■ Your assignment ■
Filter the entries below, keeping only lines with the word "none".
- - - - -
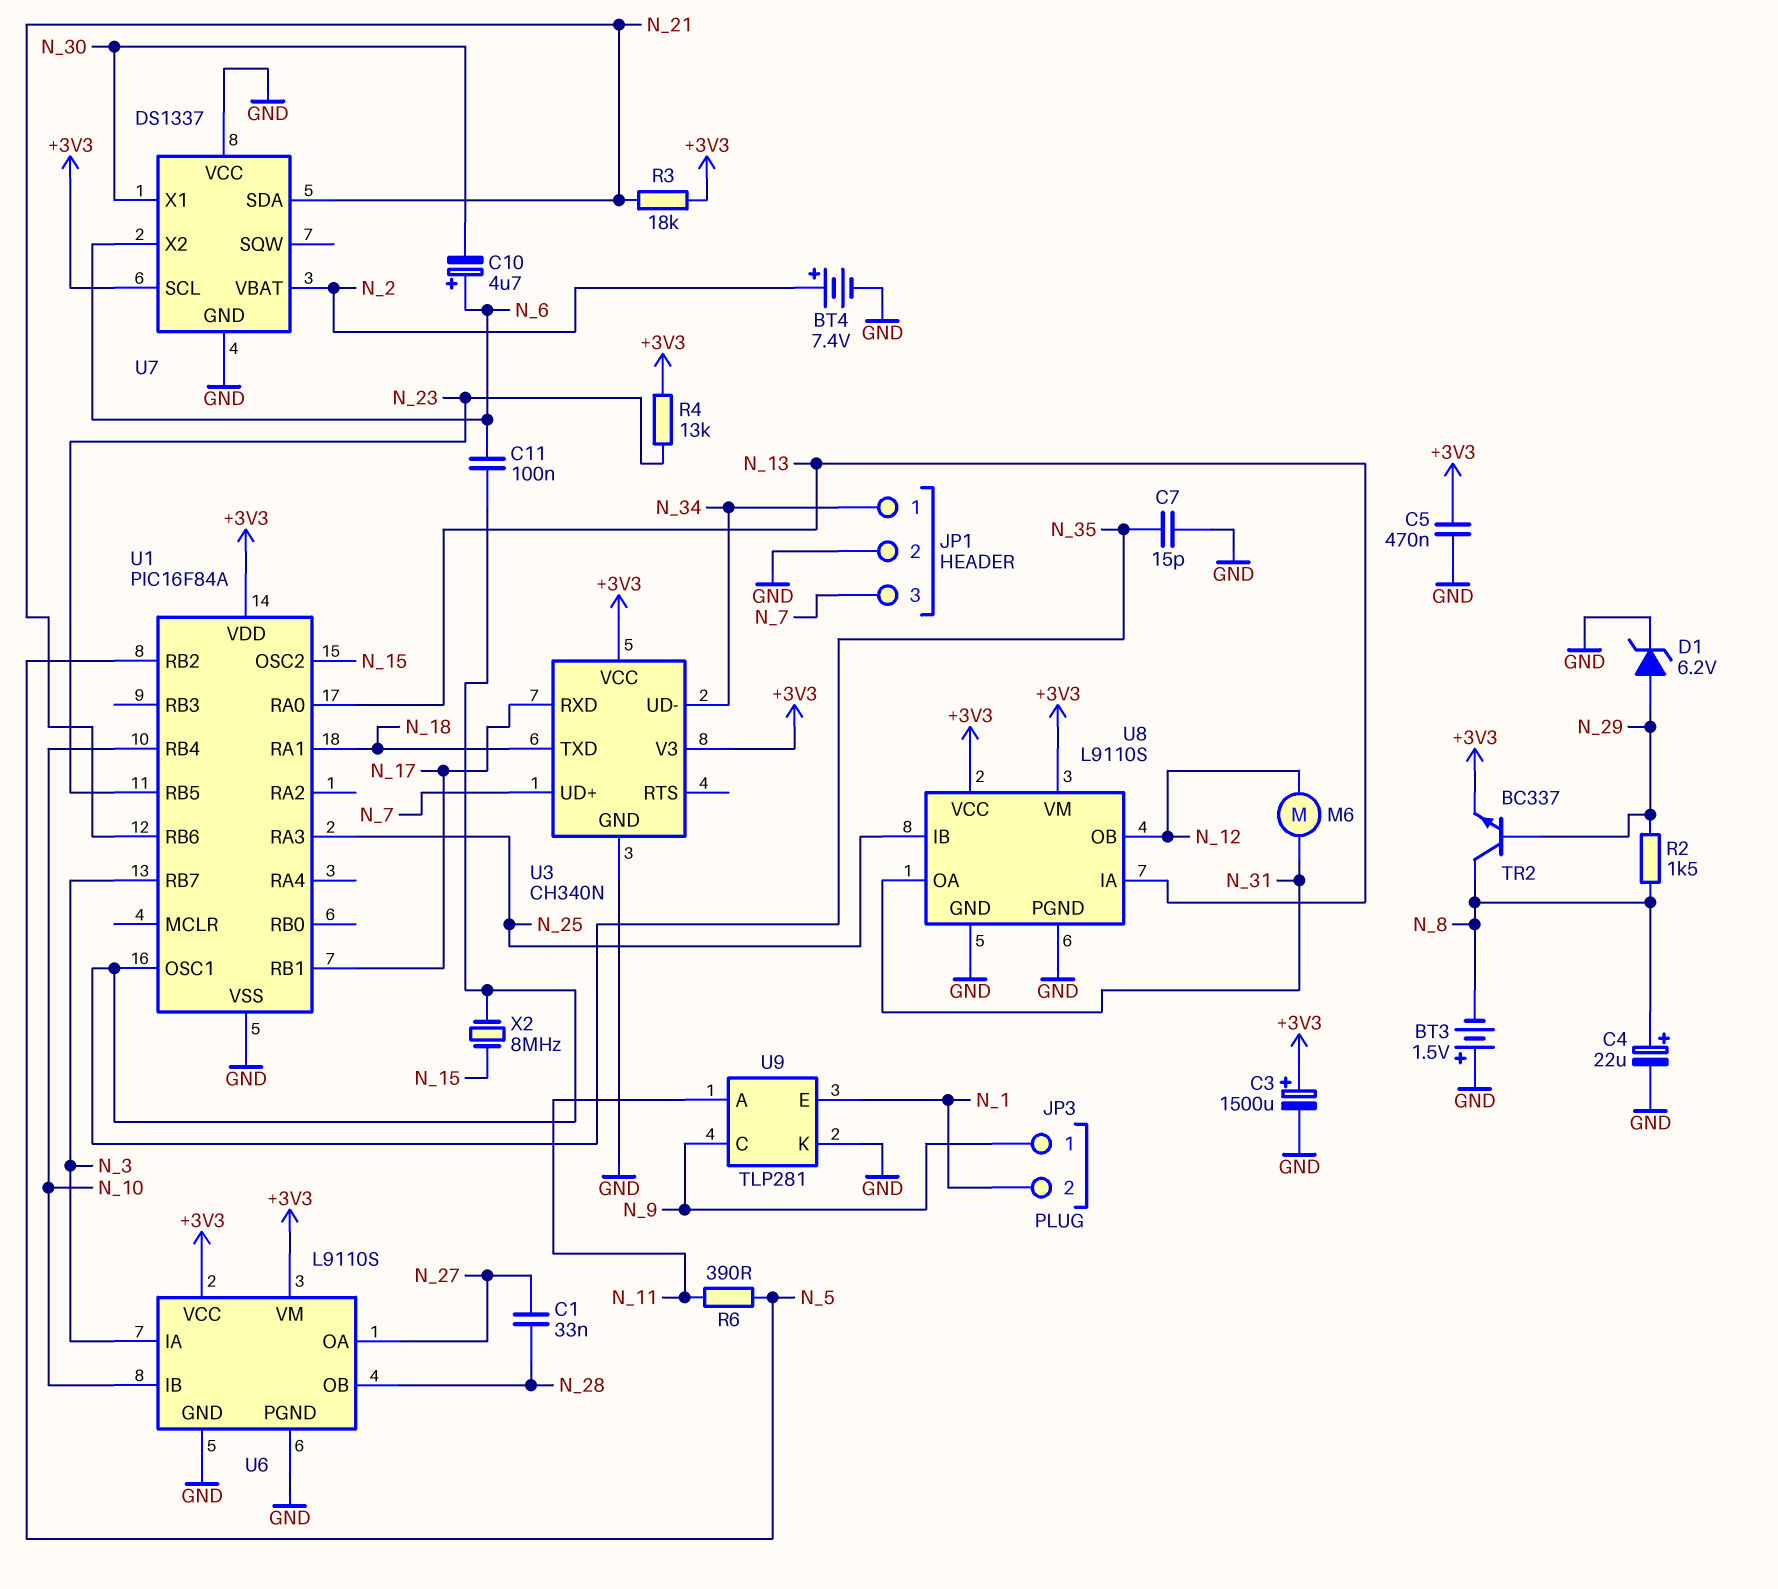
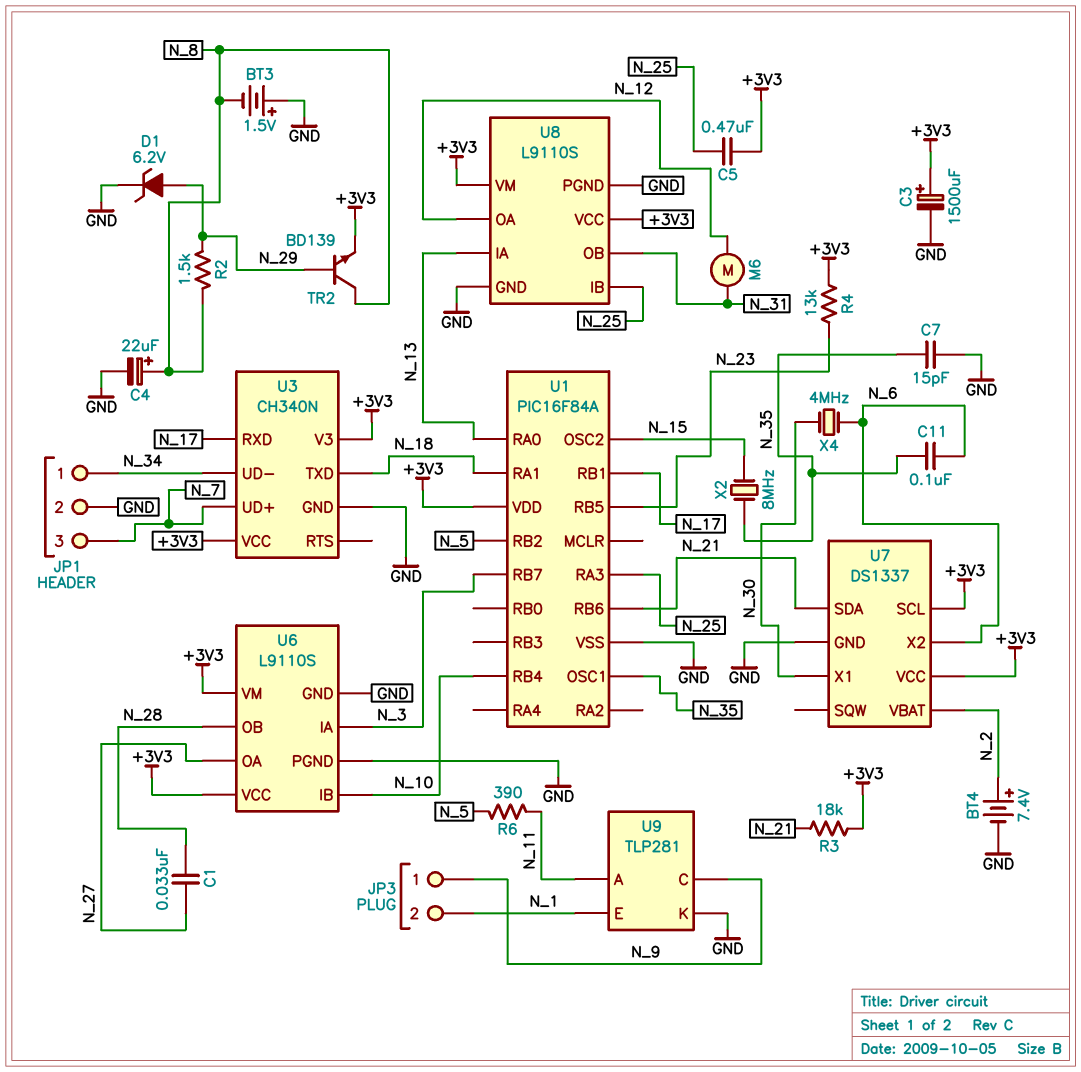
C5: 470nF (+3V3, GND) -> 470nF (+3V3, N_25)
C10: 4.7uF (plus N_6, minus N_30) -> none
TR2: NPN BC337 (B N_29, C N_8, E +3V3) -> NPN BD139 (B N_29, C N_8, E +3V3)
U7 pin VCC: GND -> +3V3
U8 pin OA: N_31 -> N_12
U8 pin OB: N_12 -> N_31
X4: none -> 4MHz (N_6, N_30)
- - - - -
■ Answer section ■
C10: 4.7uF (plus N_6, minus N_30) -> none
X4: none -> 4MHz (N_6, N_30)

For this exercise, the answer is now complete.